• _TASK GOAL_
Repeat everything in the listing exactly, except for the images.

• _SOURCE DATA_

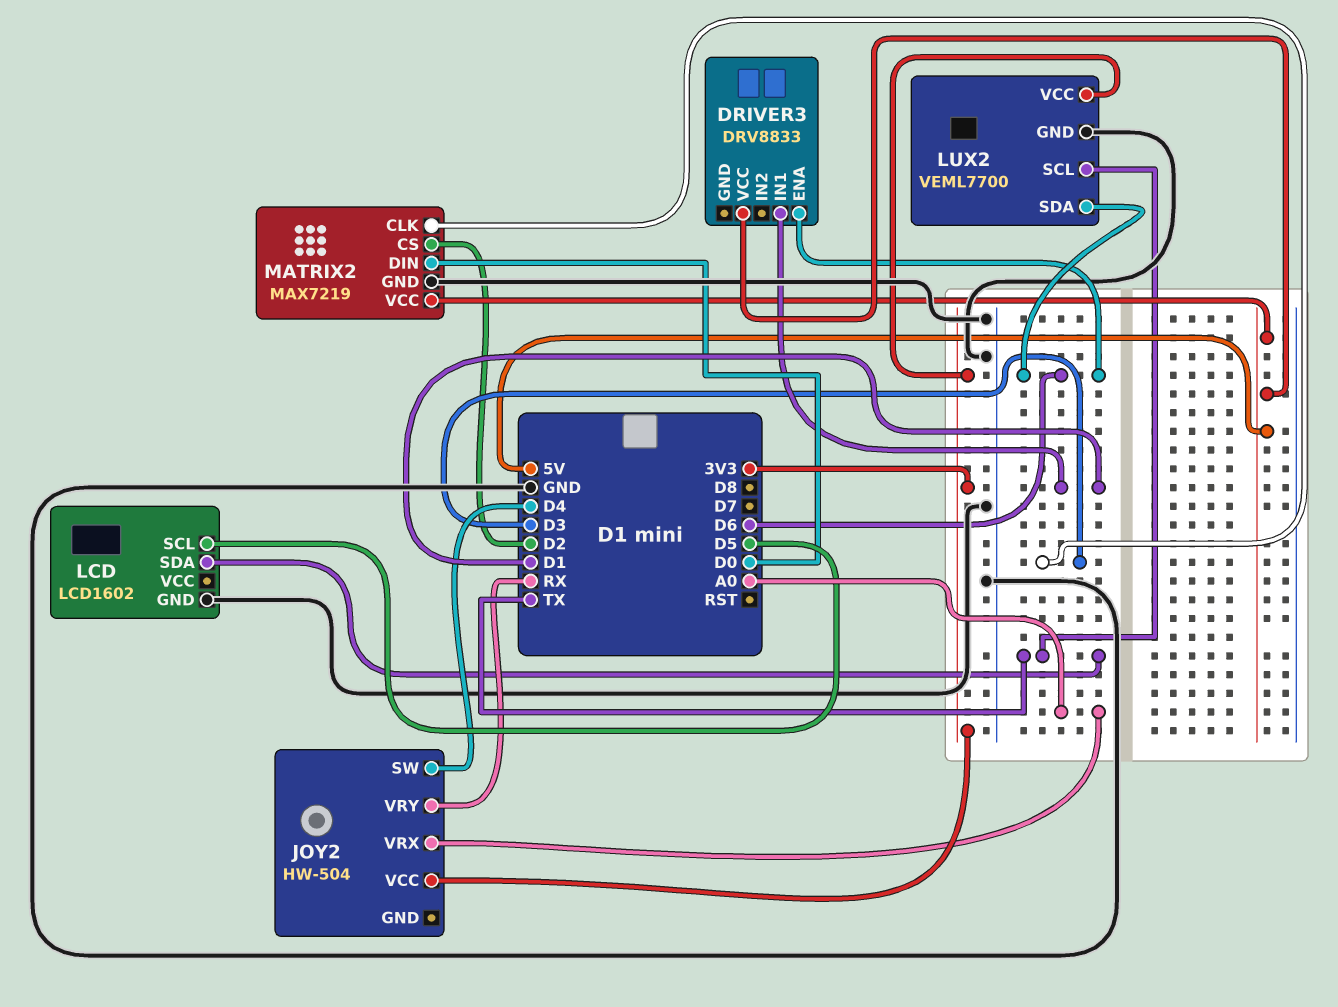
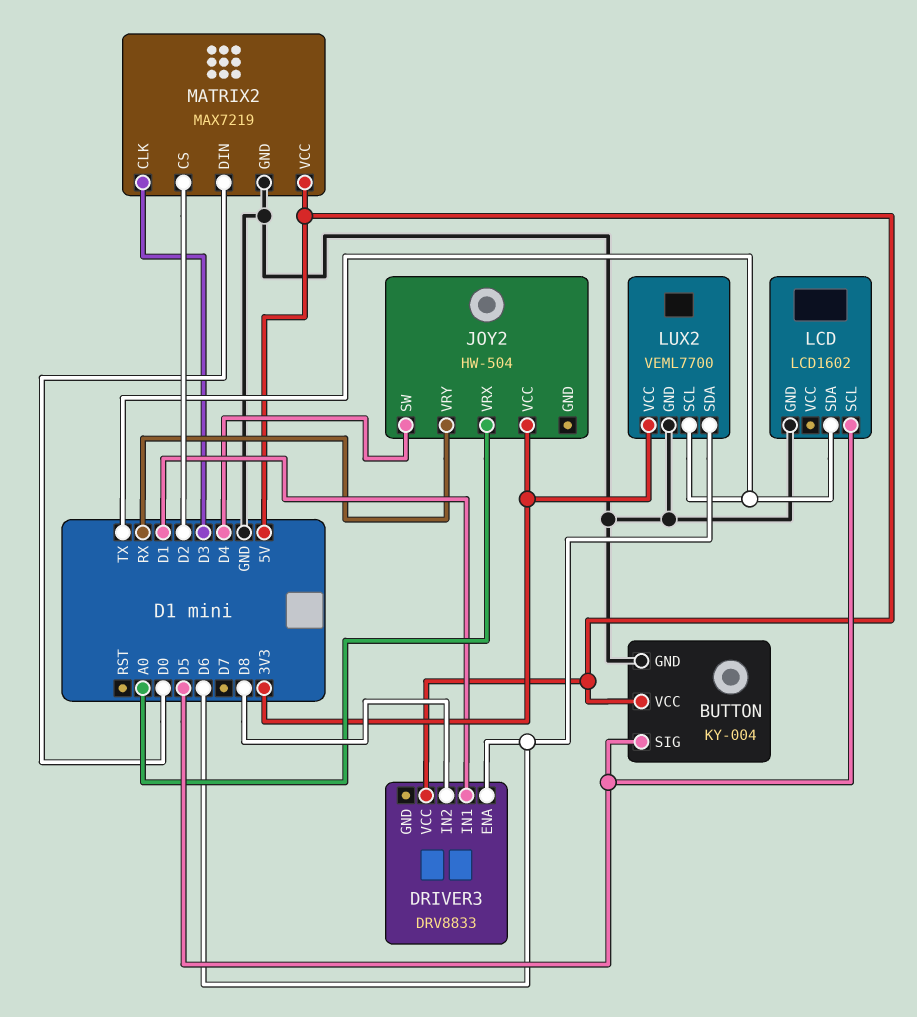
BUTTON: none -> KY-004
BUTTON pin GND: none -> GND
BUTTON pin SIG: none -> D5
BUTTON pin VCC: none -> 5V
DRIVER3 pin IN2: none -> D8

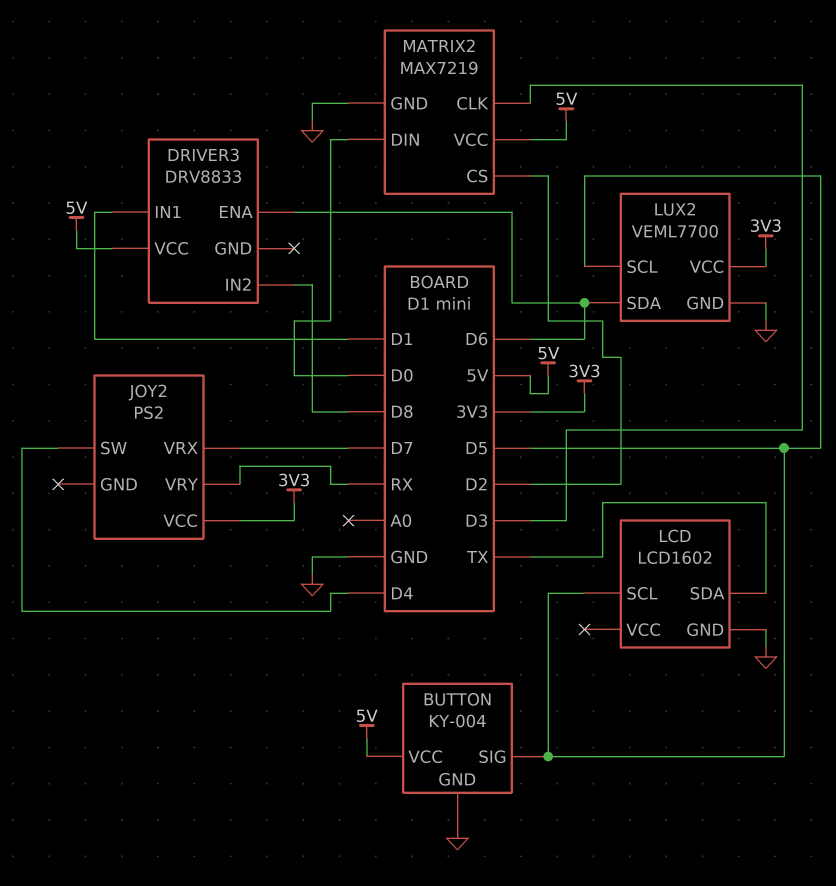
JOY2: HW-504 -> PS2
JOY2 pin VRX: A0 -> D7
LUX2 pin SCL: TX -> D5

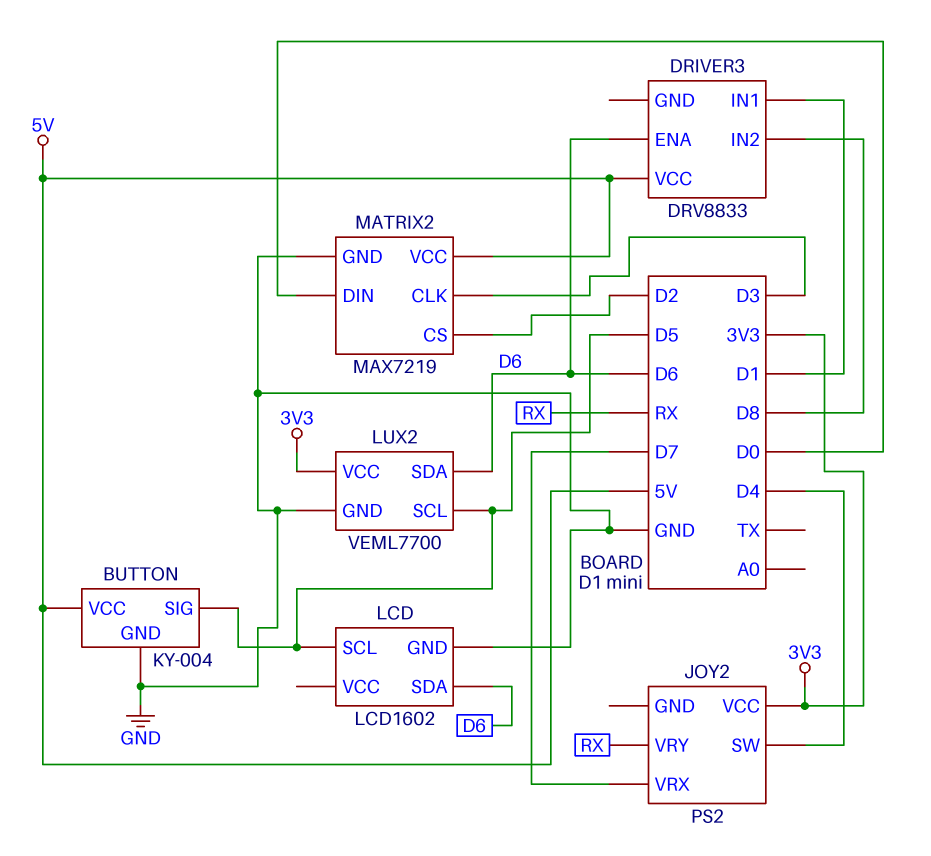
LCD pin SDA: TX -> D6

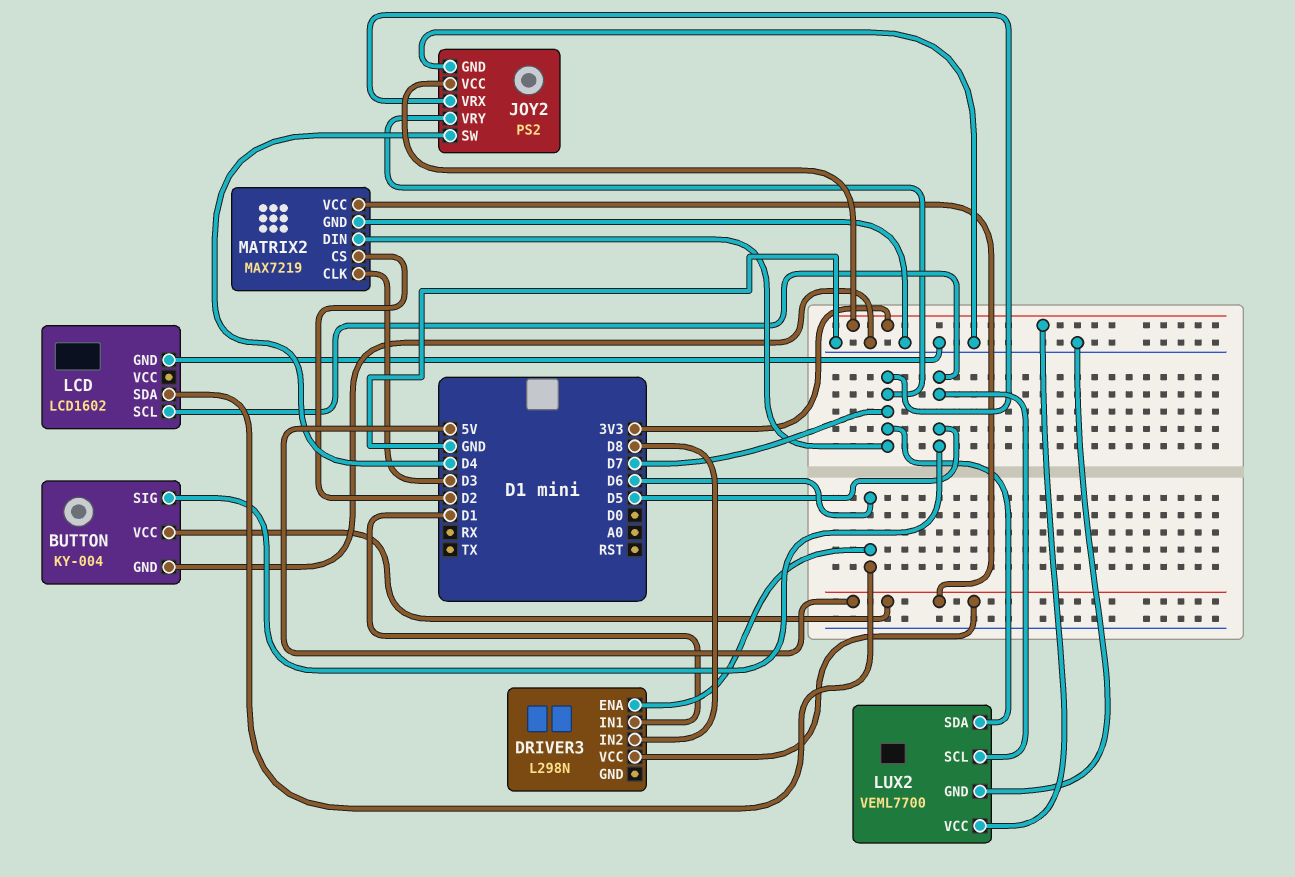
DRIVER3: DRV8833 -> L298N
JOY2 pin GND: none -> GND
JOY2 pin VRY: RX -> D7
LUX2 pin SDA: D6 -> D7
MATRIX2 pin DIN: D0 -> D7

• _ANSWER FOR THIS EXERCISE_
BUTTON: none -> KY-004
BUTTON pin GND: none -> GND
BUTTON pin SIG: none -> D5
BUTTON pin VCC: none -> 5V
DRIVER3 pin IN2: none -> D8

JOY2: HW-504 -> PS2
JOY2 pin VRX: A0 -> D7
LUX2 pin SCL: TX -> D5

LCD pin SDA: TX -> D6

DRIVER3: DRV8833 -> L298N
JOY2 pin GND: none -> GND
JOY2 pin VRY: RX -> D7
LUX2 pin SDA: D6 -> D7
MATRIX2 pin DIN: D0 -> D7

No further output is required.